● Given data
*****

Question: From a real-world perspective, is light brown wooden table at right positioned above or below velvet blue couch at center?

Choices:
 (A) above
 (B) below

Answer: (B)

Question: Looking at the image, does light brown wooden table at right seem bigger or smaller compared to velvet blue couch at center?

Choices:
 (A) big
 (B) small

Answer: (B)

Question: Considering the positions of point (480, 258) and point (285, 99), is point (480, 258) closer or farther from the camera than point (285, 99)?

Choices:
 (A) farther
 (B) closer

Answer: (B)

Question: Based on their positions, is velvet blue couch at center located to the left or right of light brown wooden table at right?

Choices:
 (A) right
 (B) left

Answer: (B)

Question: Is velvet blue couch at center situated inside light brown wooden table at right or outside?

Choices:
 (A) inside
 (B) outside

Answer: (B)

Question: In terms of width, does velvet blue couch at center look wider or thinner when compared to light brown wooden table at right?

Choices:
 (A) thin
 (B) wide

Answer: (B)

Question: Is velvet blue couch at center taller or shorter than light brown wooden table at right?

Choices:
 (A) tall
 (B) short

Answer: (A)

*****

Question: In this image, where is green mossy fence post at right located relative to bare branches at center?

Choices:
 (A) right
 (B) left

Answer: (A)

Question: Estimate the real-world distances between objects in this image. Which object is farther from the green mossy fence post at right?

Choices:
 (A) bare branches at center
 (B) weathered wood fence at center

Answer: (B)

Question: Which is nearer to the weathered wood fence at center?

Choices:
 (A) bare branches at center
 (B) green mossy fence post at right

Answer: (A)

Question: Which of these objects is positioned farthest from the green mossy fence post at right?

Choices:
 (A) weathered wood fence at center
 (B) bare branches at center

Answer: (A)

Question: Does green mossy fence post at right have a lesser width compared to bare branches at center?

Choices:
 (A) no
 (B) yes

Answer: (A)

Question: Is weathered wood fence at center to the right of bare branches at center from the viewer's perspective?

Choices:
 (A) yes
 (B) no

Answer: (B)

*****

● Aim
Rewrite the stretch of lines from the one containing "Question: Looking at" through the one containing "Question: Is velvet blue couch at center situated", replacing "velvet blue couch" with "gray leather sofa" and changing nothing else.

● Reply
Question: Looking at the image, does light brown wooden table at right seem bigger or smaller compared to gray leather sofa at center?

Choices:
 (A) big
 (B) small

Answer: (B)

Question: Considering the positions of point (480, 258) and point (285, 99), is point (480, 258) closer or farther from the camera than point (285, 99)?

Choices:
 (A) farther
 (B) closer

Answer: (B)

Question: Based on their positions, is gray leather sofa at center located to the left or right of light brown wooden table at right?

Choices:
 (A) right
 (B) left

Answer: (B)

Question: Is gray leather sofa at center situated inside light brown wooden table at right or outside?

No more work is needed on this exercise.